▶ [Try it]: Begin at the line containing "none -> lime plate E1 level 1" and retype each line through the end of the records exactly. Include nothing else and no pictures.

*** Recorded information Section Begins ***

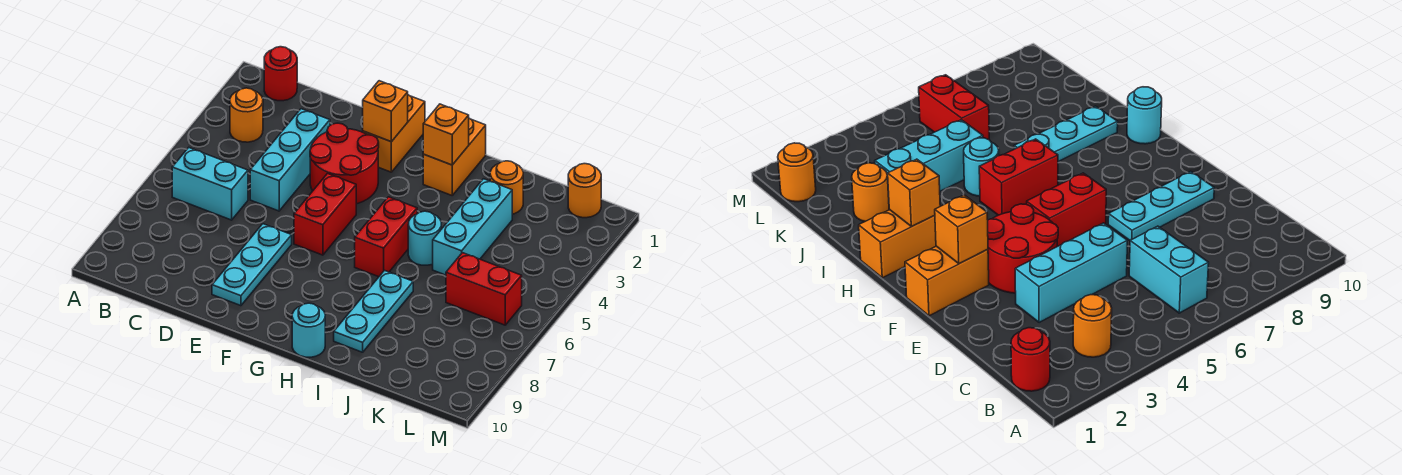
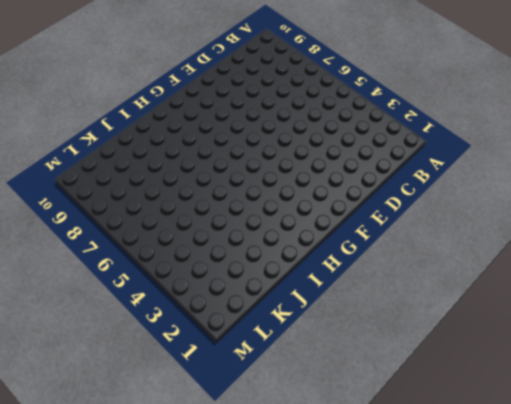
none -> red round brick B1 level 1
none -> orange round brick B3 level 1
none -> cyan brick B6:C6 level 1

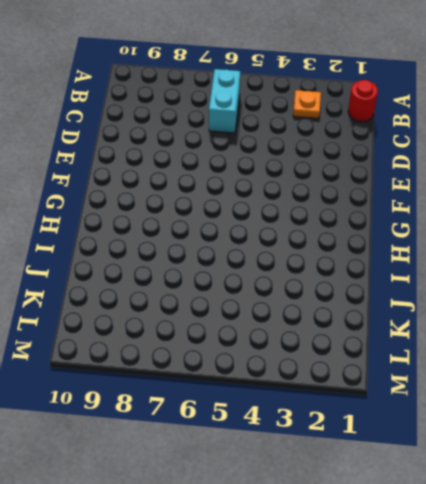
orange plate B3 level 1 -> orange round brick B3 level 1
none -> cyan brick D3:D5 level 1
none -> red round brick E3:F4 level 1
none -> cyan plate E7:E9 level 1

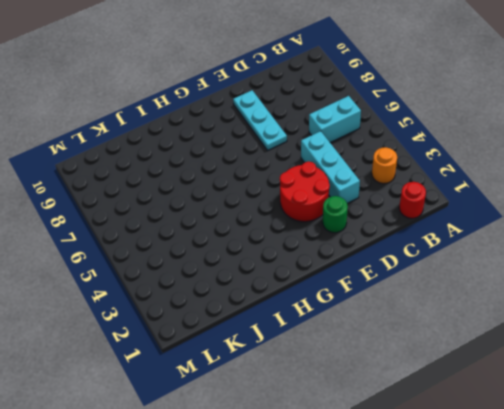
green round brick E2 level 1 -> none
none -> orange brick F1:F2 level 1
none -> red brick F5:F6 level 1
none -> orange brick H1:H2 level 1

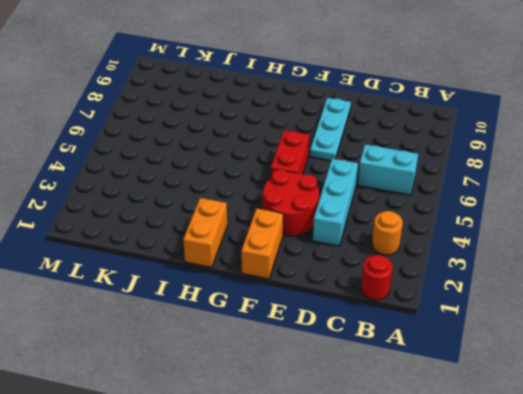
none -> red brick H5:H6 level 1
none -> cyan round brick H10 level 1
none -> cyan round brick I5 level 1

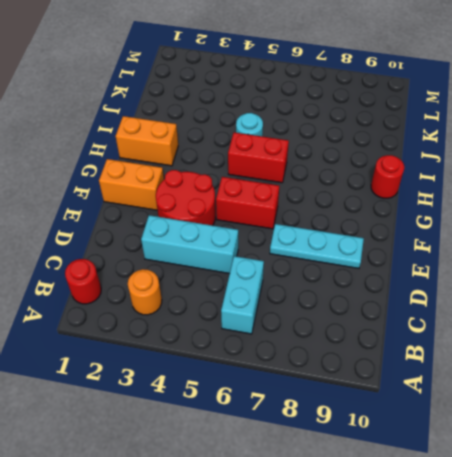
red round brick H10 level 1 -> cyan round brick H10 level 1
none -> cyan plate I7:I9 level 1
none -> orange round brick J2 level 1
none -> cyan brick J3:J5 level 1

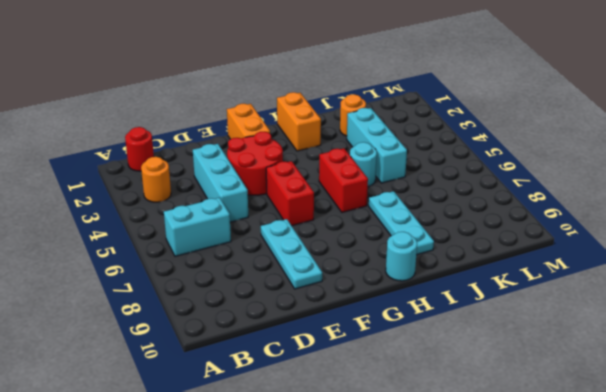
none -> red brick K6:L6 level 1
none -> orange round brick L1 level 1
none -> orange brick F2 level 2

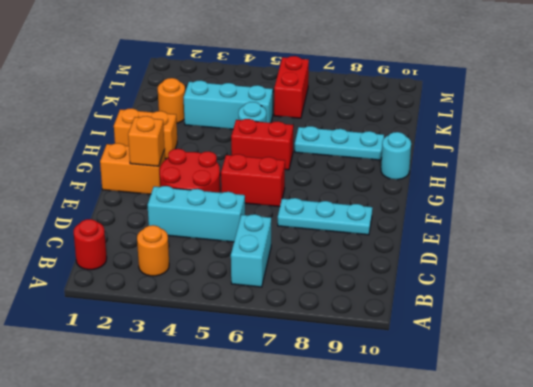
none -> orange round brick L1 level 1
none -> orange brick H2 level 2

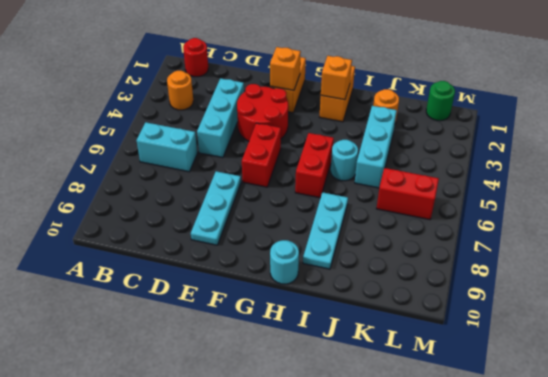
green round brick L1 level 1 -> orange round brick L1 level 1

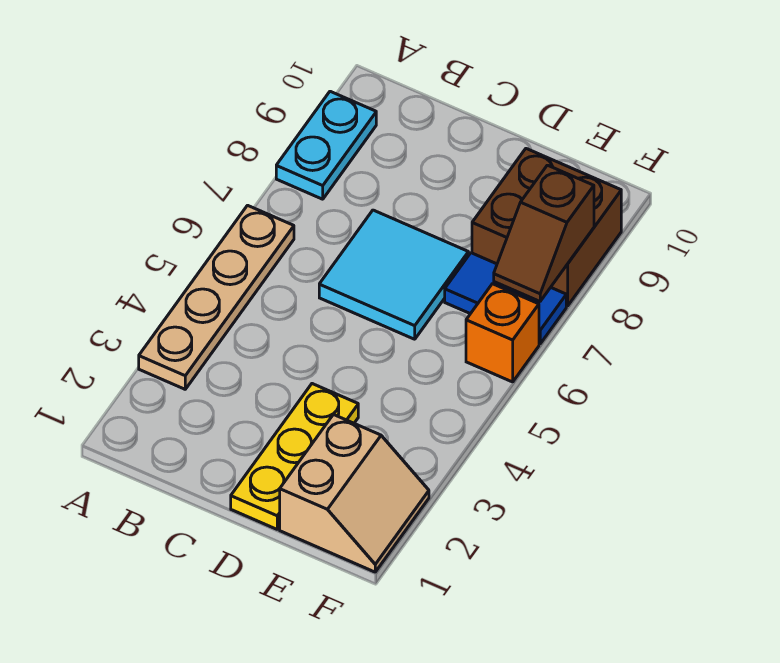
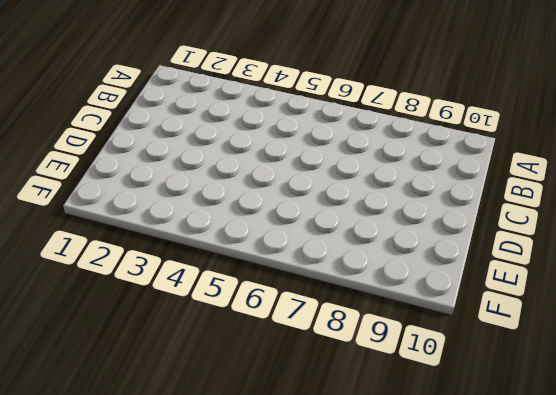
none -> tan plate A3:A6 level 1
none -> cyan plate A8:A9 level 1

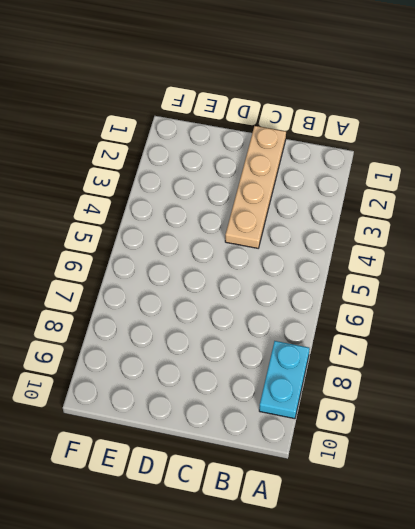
tan plate C1:C4 level 1 -> tan plate A3:A6 level 1
none -> cyan tile C6:D7 level 1
none -> yellow plate D1:D3 level 1

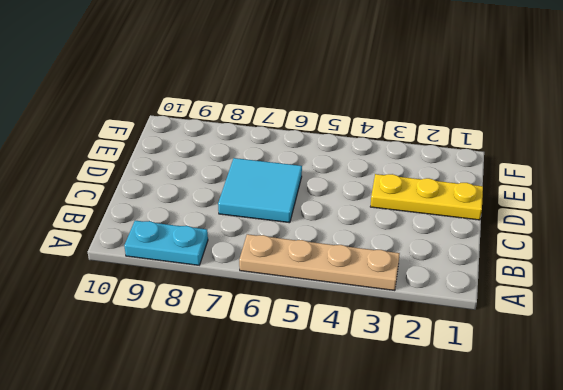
none -> tan slope E1:F2 level 1 top E
none -> blue tile E7:F7 level 1

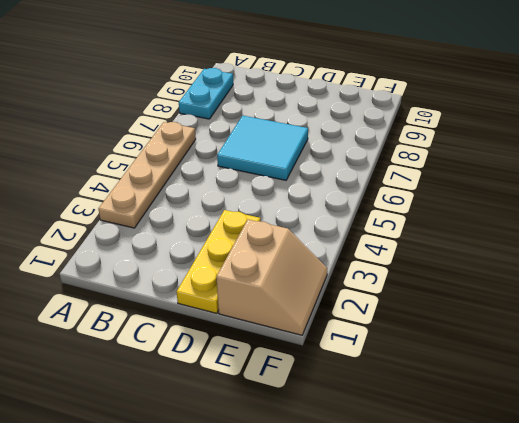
none -> blue tile E7:F7 level 1
none -> brown brick E8:F9 level 1

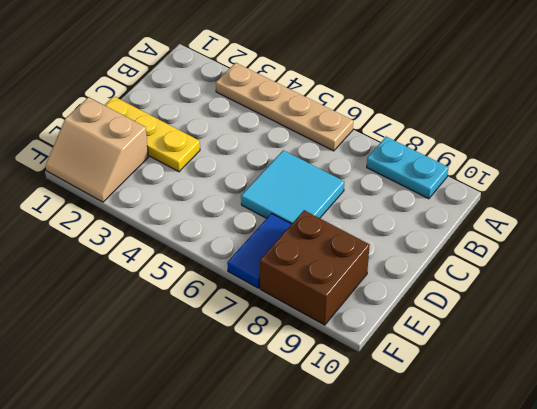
none -> orange brick F6 level 1
none -> brown slope F7:F8 level 2 top 8

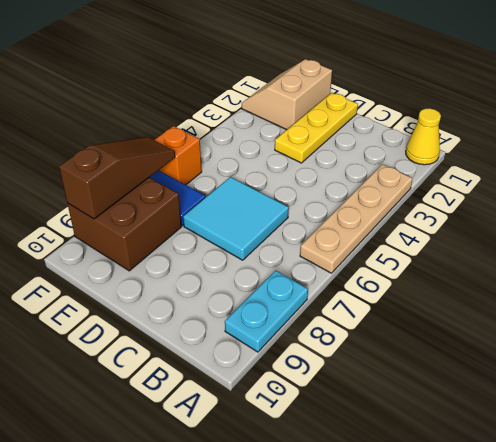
yellow cone A1 level 1 -> none
brown slope F7:F9 level 2 top 9 -> brown slope F7:F8 level 2 top 8

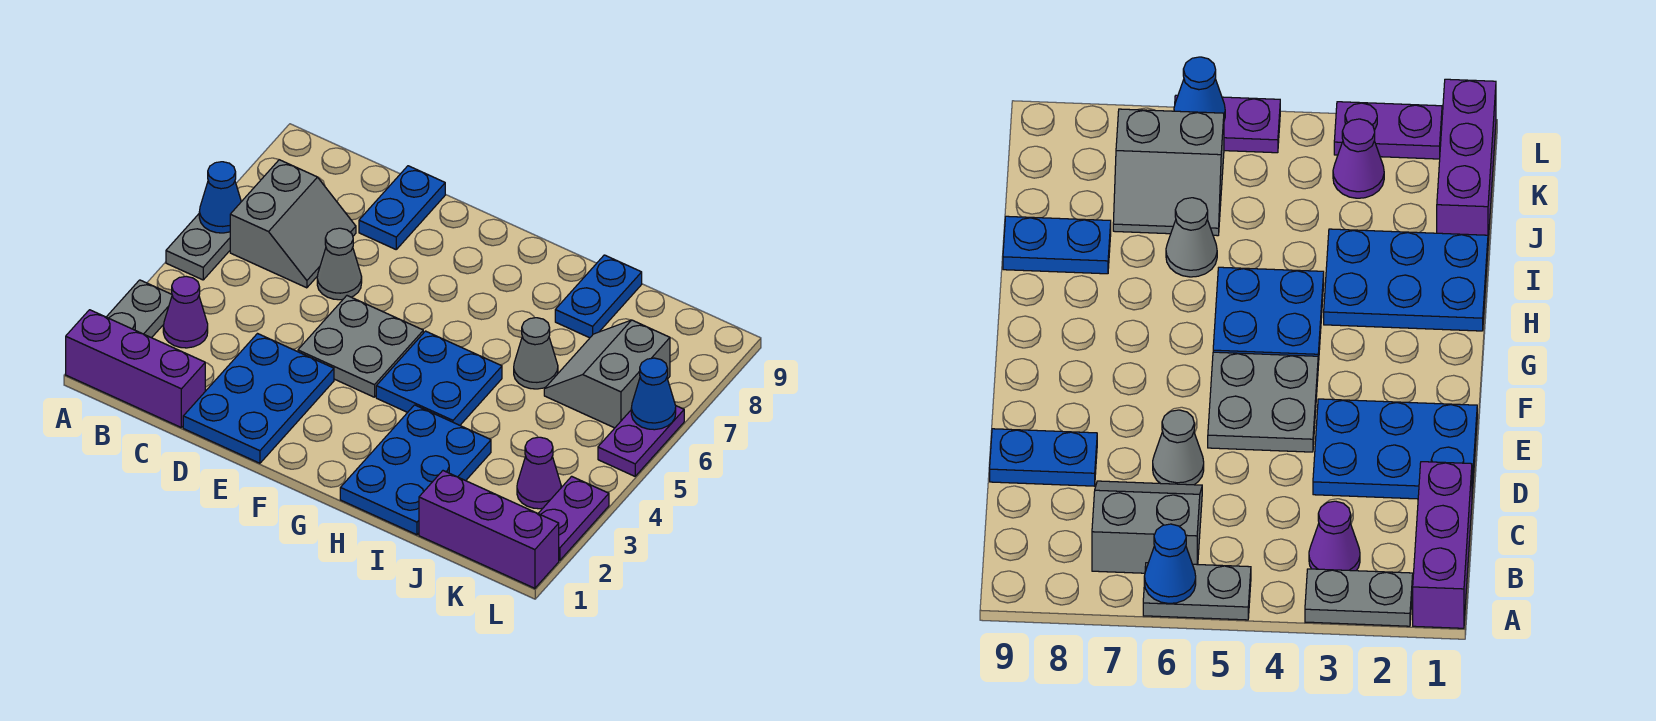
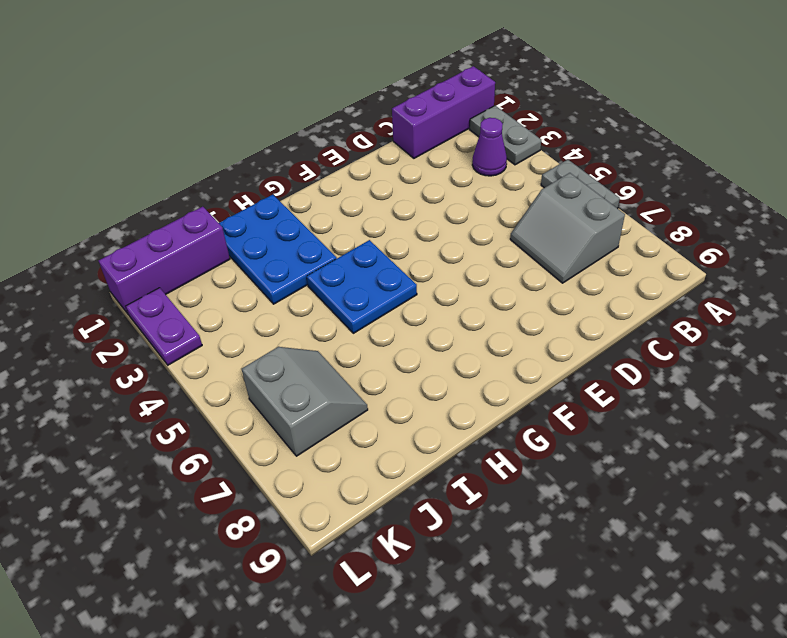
none -> blue plate D1:E3 level 1
none -> grey cone D6 level 1
none -> blue plate D8:D9 level 1

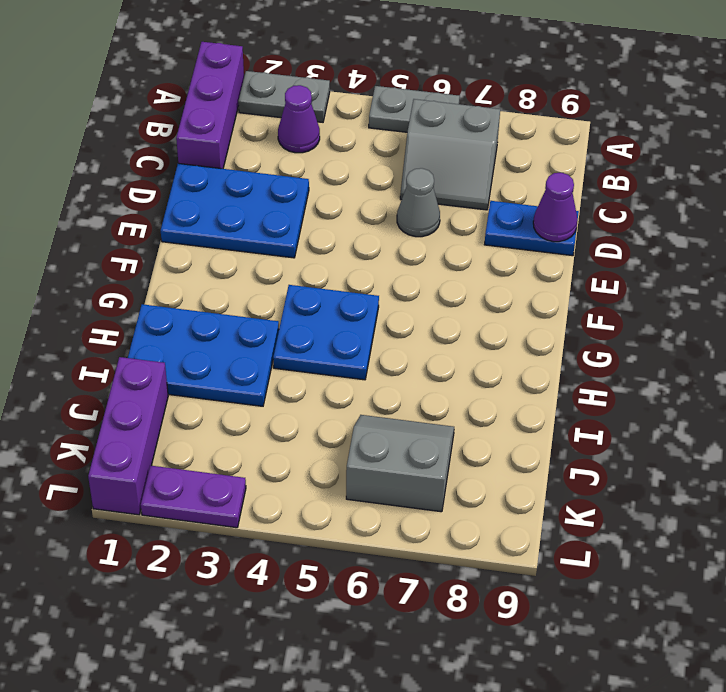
purple cone D9 level 2 -> purple cone K3 level 1
none -> grey plate E4:F5 level 1
none -> grey cone I6 level 1
none -> blue plate I8:I9 level 1

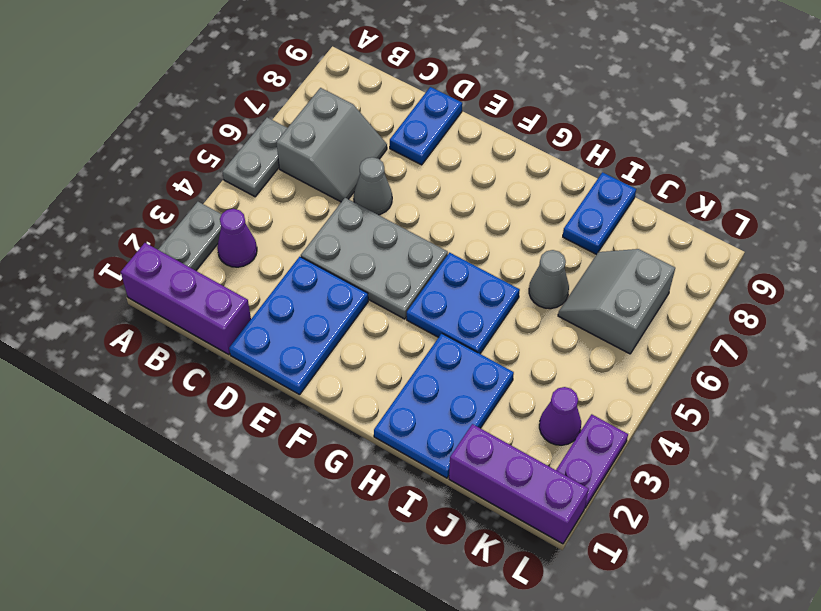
grey plate D4:F5 level 1 -> grey plate E4:F5 level 1
none -> purple plate L5:L6 level 1
none -> blue cone A6 level 2
none -> blue cone L6 level 2

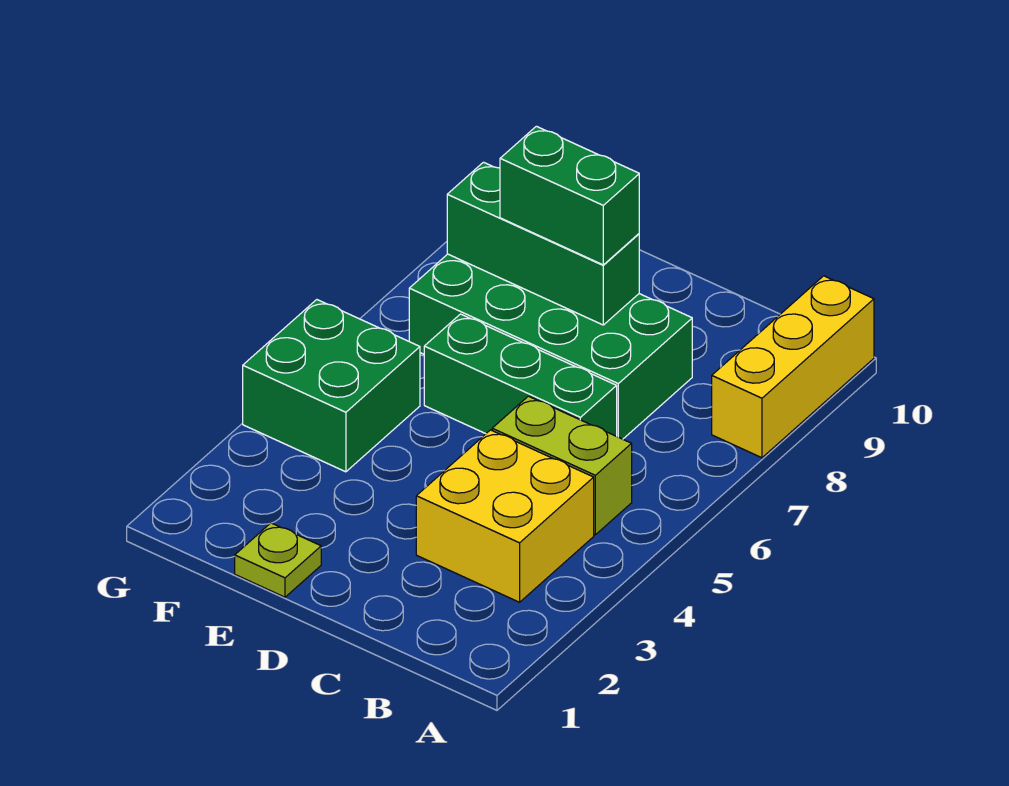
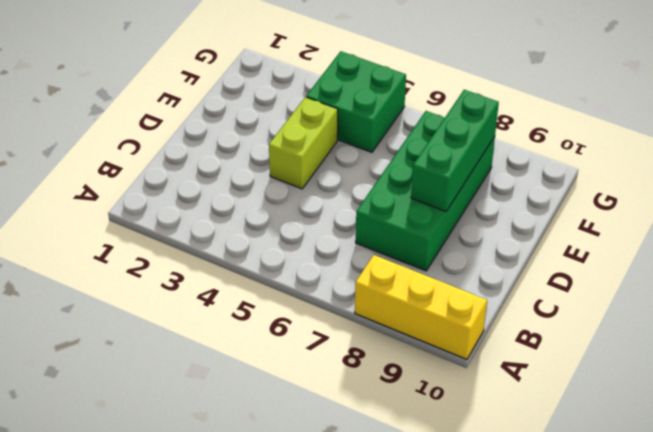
lime brick D4:E4 level 1 -> lime brick B5:C5 level 1
none -> yellow brick B3:C4 level 1
none -> green brick C6:E6 level 1

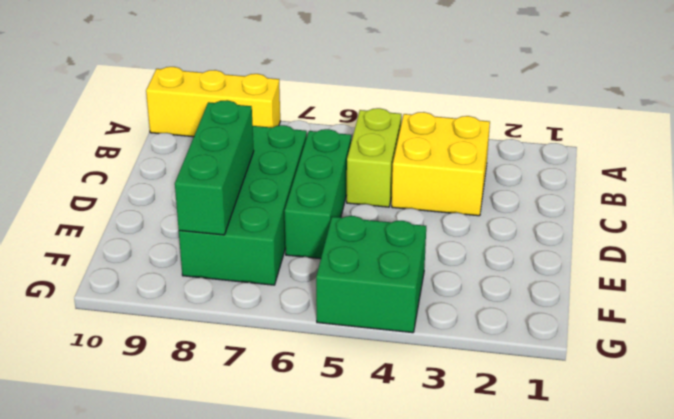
none -> lime plate E1 level 1
none -> green brick D8:E8 level 3

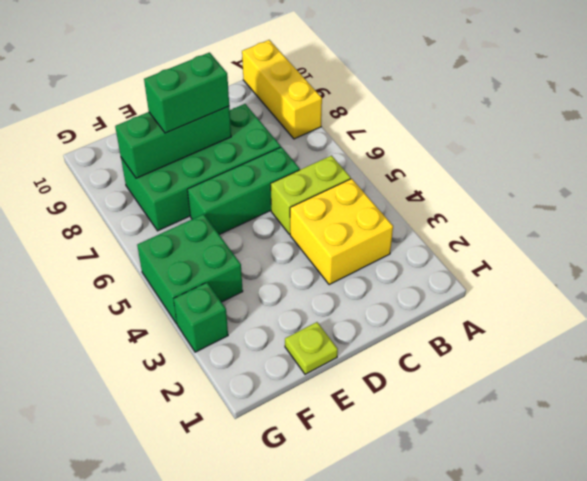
green brick G3 level 1 -> none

*** Recorded information Section Ends ***

▶ [Answer to this exercise]:
none -> lime plate E1 level 1
none -> green brick D8:E8 level 3

green brick G3 level 1 -> none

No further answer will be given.